Provided material:
━━━━━━━━
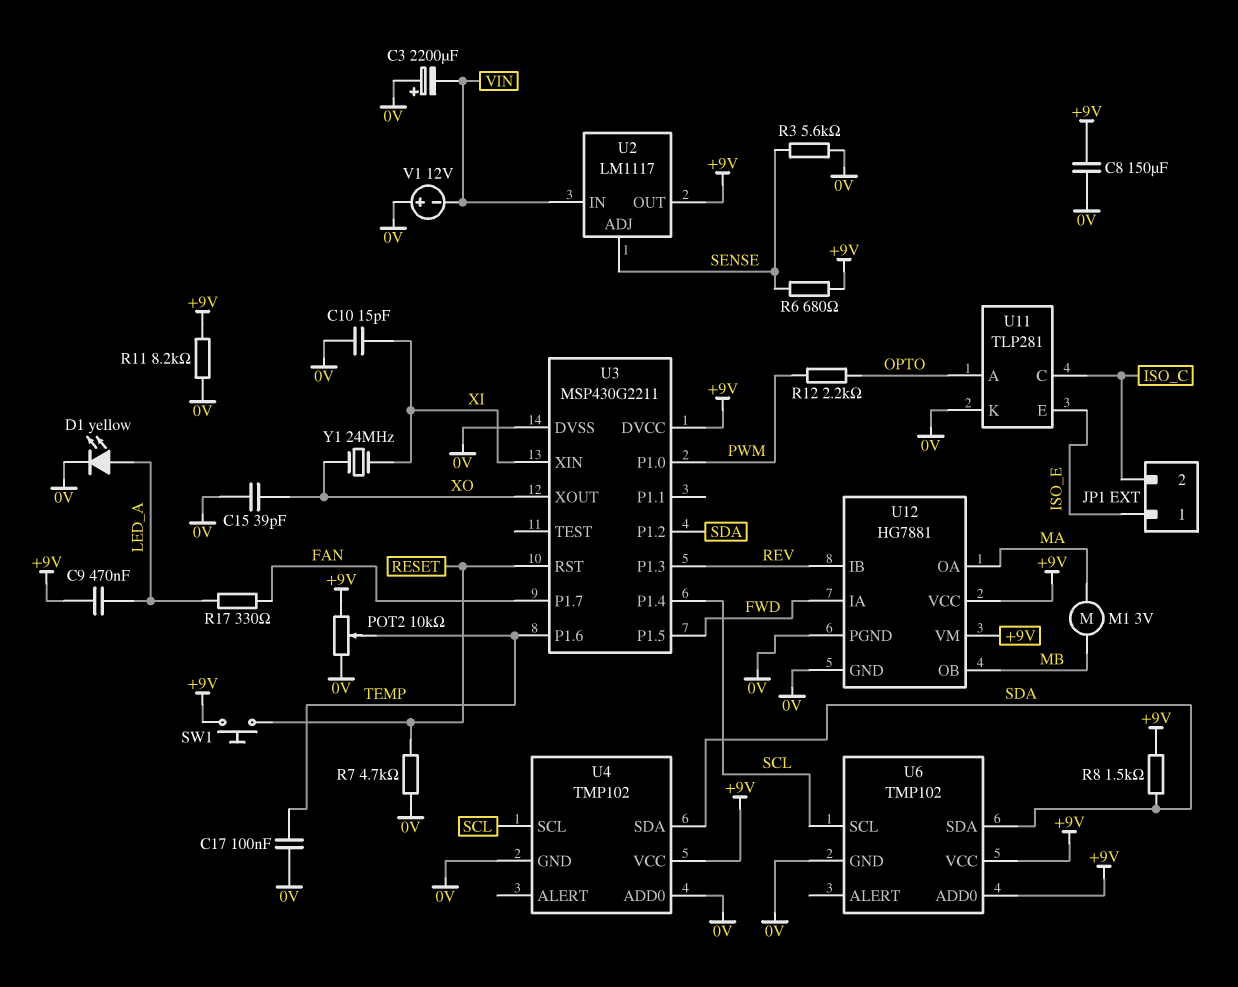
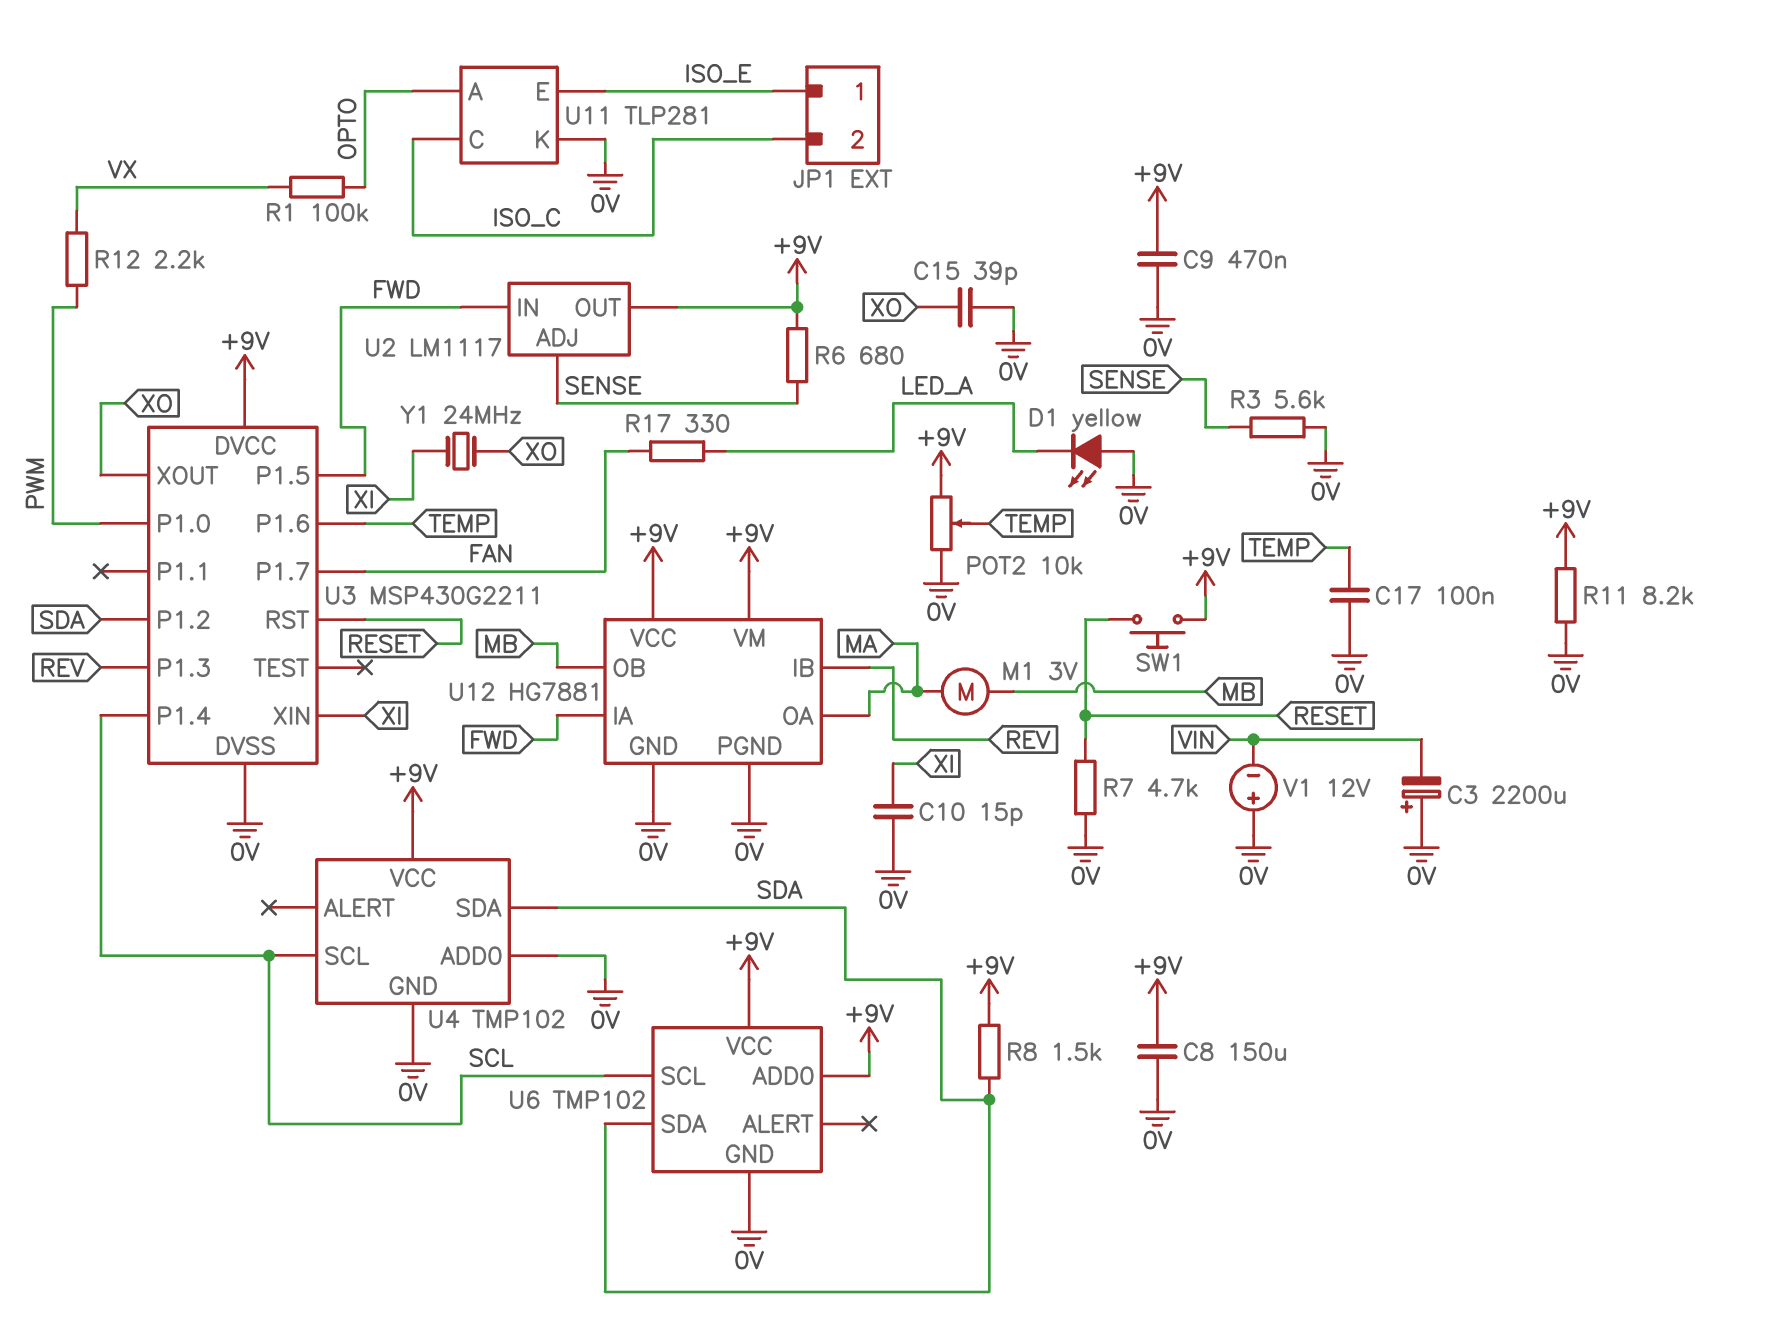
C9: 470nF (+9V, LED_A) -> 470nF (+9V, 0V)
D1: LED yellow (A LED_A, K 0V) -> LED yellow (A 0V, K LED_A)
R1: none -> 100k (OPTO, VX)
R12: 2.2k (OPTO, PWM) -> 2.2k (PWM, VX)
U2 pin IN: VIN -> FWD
━━━━━━━━
Directions for this task:
Each entry should be output word for word, with no pictures carried over.

Written solution:
C9: 470nF (+9V, LED_A) -> 470nF (+9V, 0V)
D1: LED yellow (A LED_A, K 0V) -> LED yellow (A 0V, K LED_A)
R1: none -> 100k (OPTO, VX)
R12: 2.2k (OPTO, PWM) -> 2.2k (PWM, VX)
U2 pin IN: VIN -> FWD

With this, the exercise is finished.